▶ **ASSIGNMENT**
Reproduce the records below word for word, leaving out the pictures.

▶ **RECORDS SHOWN**
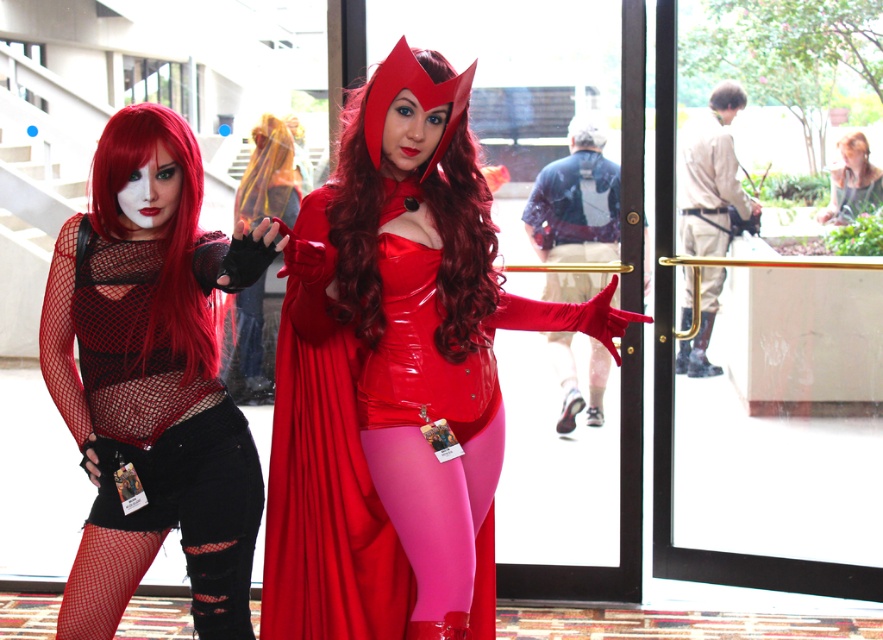
You are a photographer setting up for a photoshoot. You need to position a spotlight so that it illuminates the shiny red costume at center without affecting the matte black wig at upper center. Based on their positions, can you place the spotlight in a way that achieves this?

The shiny red costume at center is in front of the matte black wig at upper center. Therefore, placing the spotlight directly in front of the shiny red costume at center will illuminate it while the matte black wig at upper center, being behind it, will remain in shadow.

You are standing in front of the two costumed individuals and want to determine which point is nearer to you. The points are labeled as point 1 at coordinates point (x=478, y=294) and point 2 at coordinates point (x=869, y=168). Which point is closer to you?

Point 1 at coordinates point (x=478, y=294) is closer to the viewer than point 2 at coordinates point (x=869, y=168).

You are a photographer at a costume event. You want to take a photo of the fishnet fabric top at left and the shiny red wig at center so that both are in focus. The camera you are using has a depth of field that can cover 20 inches. Will both objects be in focus?

The fishnet fabric top at left and shiny red wig at center are 20.24 inches apart. Since the camera can only cover 20 inches, the distance between them exceeds the depth of field capacity. Therefore, both objects might not be in focus simultaneously.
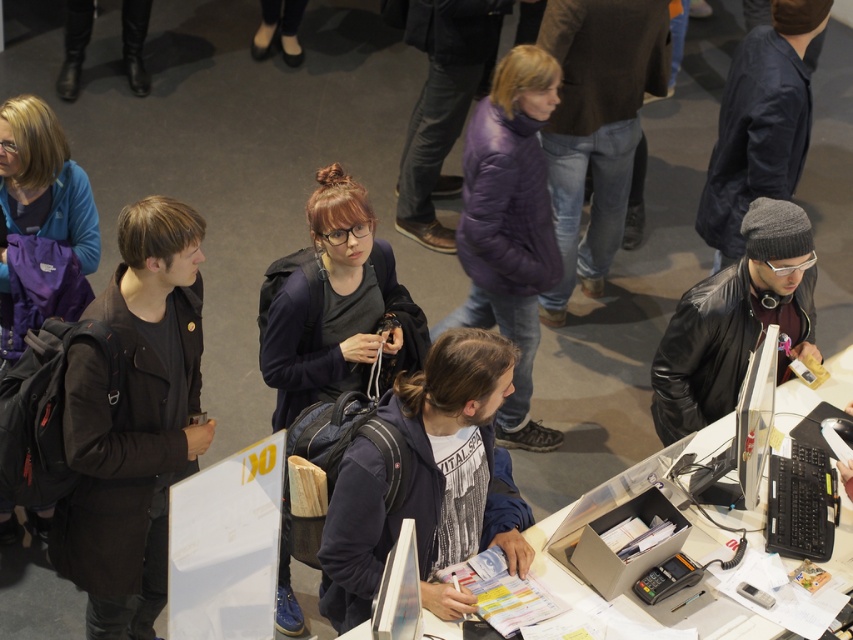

▶ **RESULT**
You are a photographer setting up for a photoshoot. You need to position a spotlight so that it illuminates the shiny red costume at center without affecting the matte black wig at upper center. Based on their positions, can you place the spotlight in a way that achieves this?

The shiny red costume at center is in front of the matte black wig at upper center. Therefore, placing the spotlight directly in front of the shiny red costume at center will illuminate it while the matte black wig at upper center, being behind it, will remain in shadow.

You are standing in front of the two costumed individuals and want to determine which point is nearer to you. The points are labeled as point 1 at coordinates point (x=478, y=294) and point 2 at coordinates point (x=869, y=168). Which point is closer to you?

Point 1 at coordinates point (x=478, y=294) is closer to the viewer than point 2 at coordinates point (x=869, y=168).

You are a photographer at a costume event. You want to take a photo of the fishnet fabric top at left and the shiny red wig at center so that both are in focus. The camera you are using has a depth of field that can cover 20 inches. Will both objects be in focus?

The fishnet fabric top at left and shiny red wig at center are 20.24 inches apart. Since the camera can only cover 20 inches, the distance between them exceeds the depth of field capacity. Therefore, both objects might not be in focus simultaneously.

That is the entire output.